Task goal = Beginning with the first entry, restate the data word for word and leave out the images.

=======

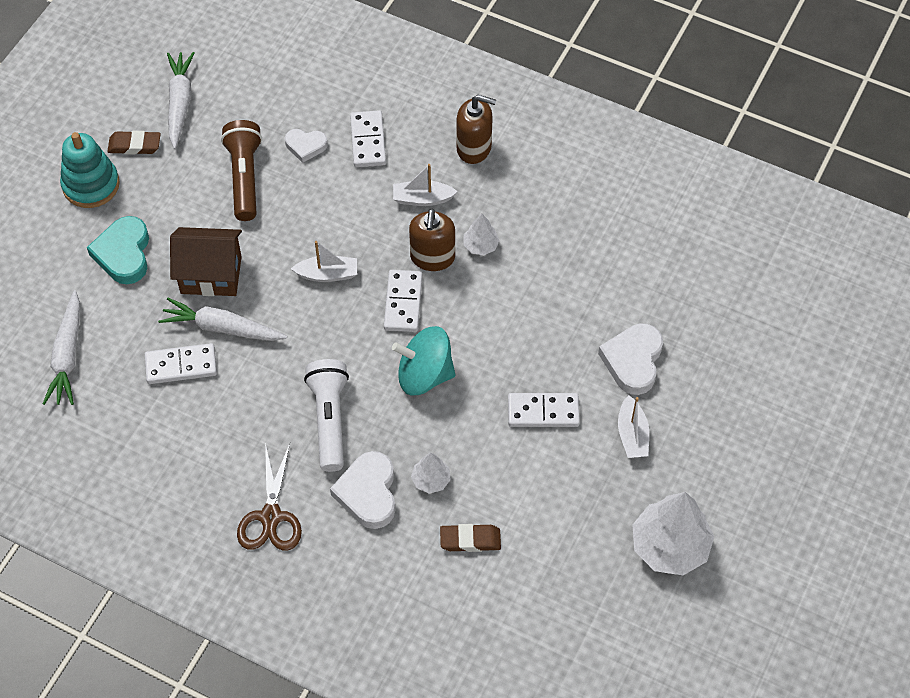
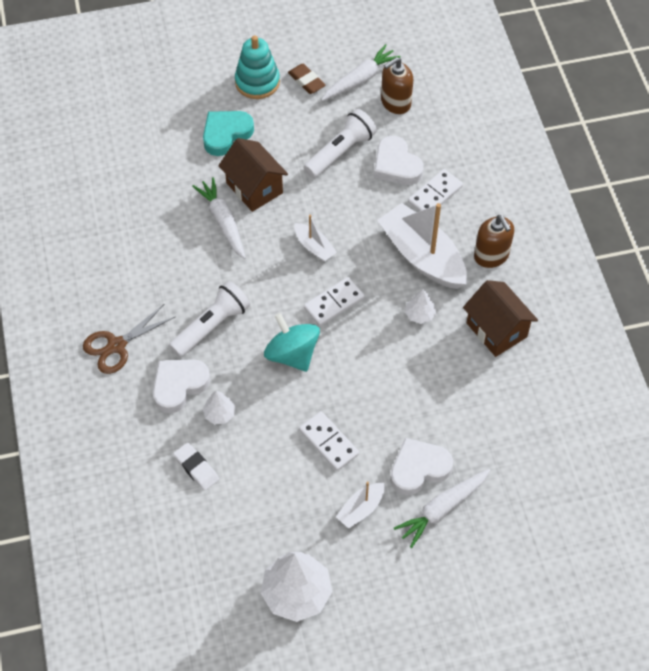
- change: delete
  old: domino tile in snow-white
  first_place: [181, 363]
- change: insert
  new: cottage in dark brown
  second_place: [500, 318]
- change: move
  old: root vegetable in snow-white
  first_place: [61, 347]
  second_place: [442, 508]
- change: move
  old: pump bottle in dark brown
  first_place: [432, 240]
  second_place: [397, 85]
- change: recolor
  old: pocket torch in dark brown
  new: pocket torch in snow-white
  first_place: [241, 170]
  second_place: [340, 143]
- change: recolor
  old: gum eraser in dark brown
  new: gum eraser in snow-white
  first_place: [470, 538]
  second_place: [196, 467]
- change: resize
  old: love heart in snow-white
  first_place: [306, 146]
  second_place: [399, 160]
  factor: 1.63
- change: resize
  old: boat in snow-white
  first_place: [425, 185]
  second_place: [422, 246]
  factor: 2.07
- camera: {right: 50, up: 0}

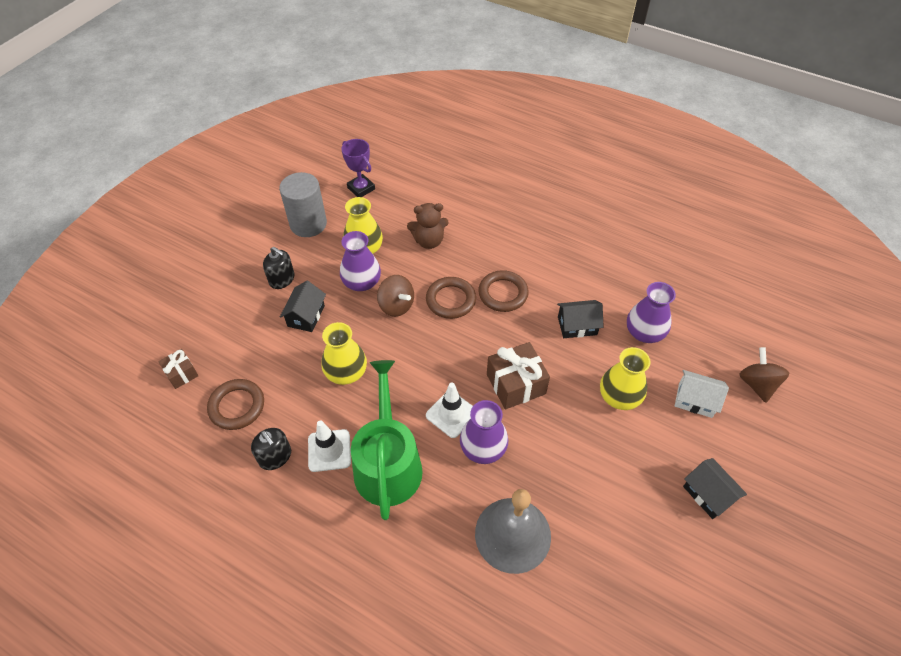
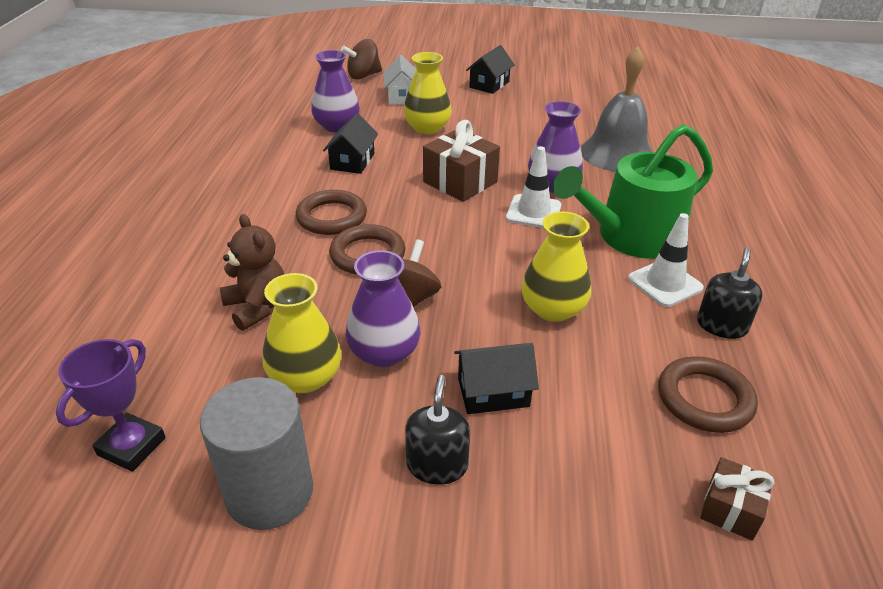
- change: rotate
  old: cottage in jet-black
  first_place: [580, 319]
  second_place: [350, 143]
  degrees: 45
- camera: {right: -115, up: -15}

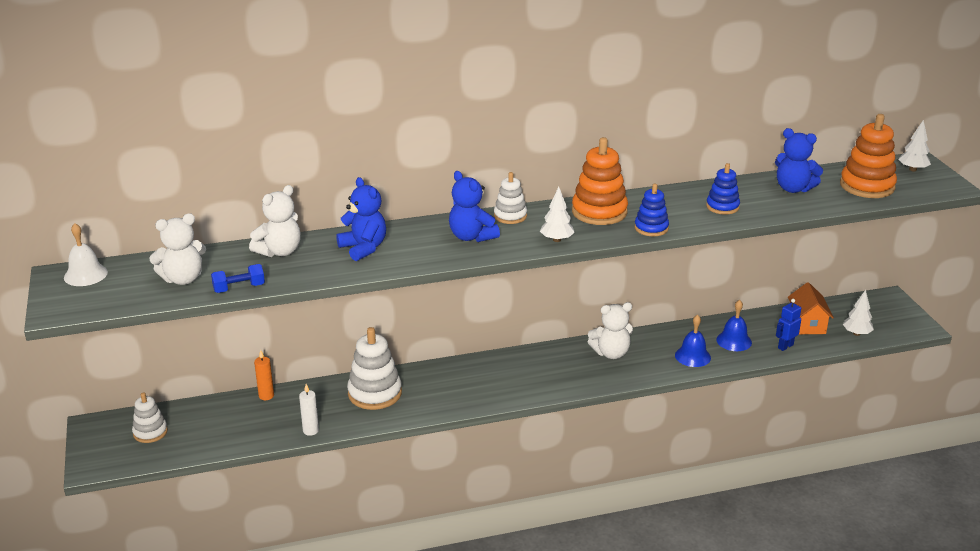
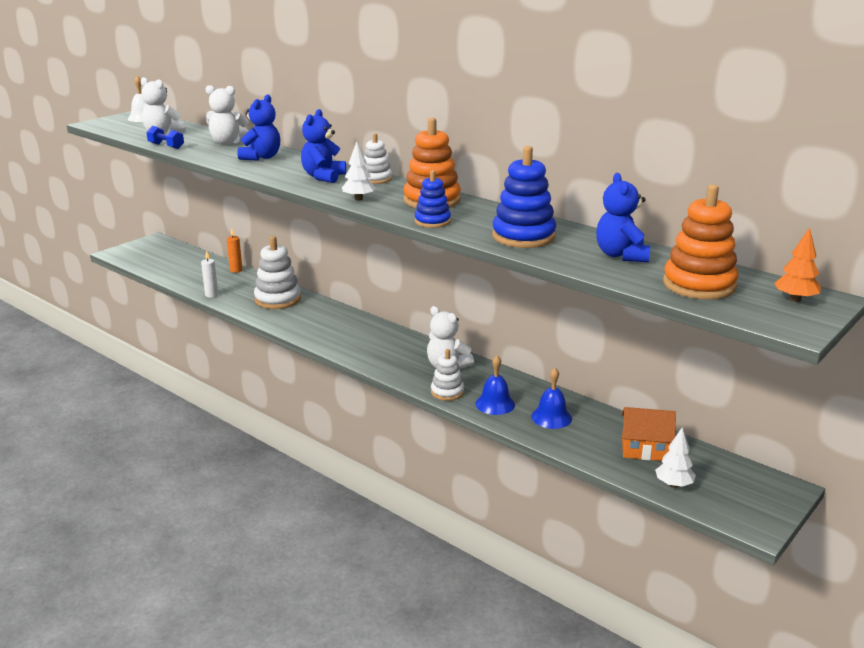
- change: delete
  old: robot figure in cobalt
  first_place: [788, 325]
- change: move
  old: ring stacker in snow-white
  first_place: [150, 417]
  second_place: [447, 375]
- change: recolor
  old: tree in snow-white
  new: tree in orange-coloured
  first_place: [914, 145]
  second_place: [798, 264]
- change: rotate
  old: cottage in orange-coloured
  first_place: [811, 308]
  second_place: [648, 434]
  degrees: 45
- change: resize
  old: ring stacker in cobalt
  first_place: [723, 189]
  second_place: [524, 197]
  factor: 1.67
- camera: {right: 55, up: -5}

=======

Your response =
- change: delete
  old: domino tile in snow-white
  first_place: [181, 363]
- change: insert
  new: cottage in dark brown
  second_place: [500, 318]
- change: move
  old: root vegetable in snow-white
  first_place: [61, 347]
  second_place: [442, 508]
- change: move
  old: pump bottle in dark brown
  first_place: [432, 240]
  second_place: [397, 85]
- change: recolor
  old: pocket torch in dark brown
  new: pocket torch in snow-white
  first_place: [241, 170]
  second_place: [340, 143]
- change: recolor
  old: gum eraser in dark brown
  new: gum eraser in snow-white
  first_place: [470, 538]
  second_place: [196, 467]
- change: resize
  old: love heart in snow-white
  first_place: [306, 146]
  second_place: [399, 160]
  factor: 1.63
- change: resize
  old: boat in snow-white
  first_place: [425, 185]
  second_place: [422, 246]
  factor: 2.07
- camera: {right: 50, up: 0}

- change: rotate
  old: cottage in jet-black
  first_place: [580, 319]
  second_place: [350, 143]
  degrees: 45
- camera: {right: -115, up: -15}

- change: delete
  old: robot figure in cobalt
  first_place: [788, 325]
- change: move
  old: ring stacker in snow-white
  first_place: [150, 417]
  second_place: [447, 375]
- change: recolor
  old: tree in snow-white
  new: tree in orange-coloured
  first_place: [914, 145]
  second_place: [798, 264]
- change: rotate
  old: cottage in orange-coloured
  first_place: [811, 308]
  second_place: [648, 434]
  degrees: 45
- change: resize
  old: ring stacker in cobalt
  first_place: [723, 189]
  second_place: [524, 197]
  factor: 1.67
- camera: {right: 55, up: -5}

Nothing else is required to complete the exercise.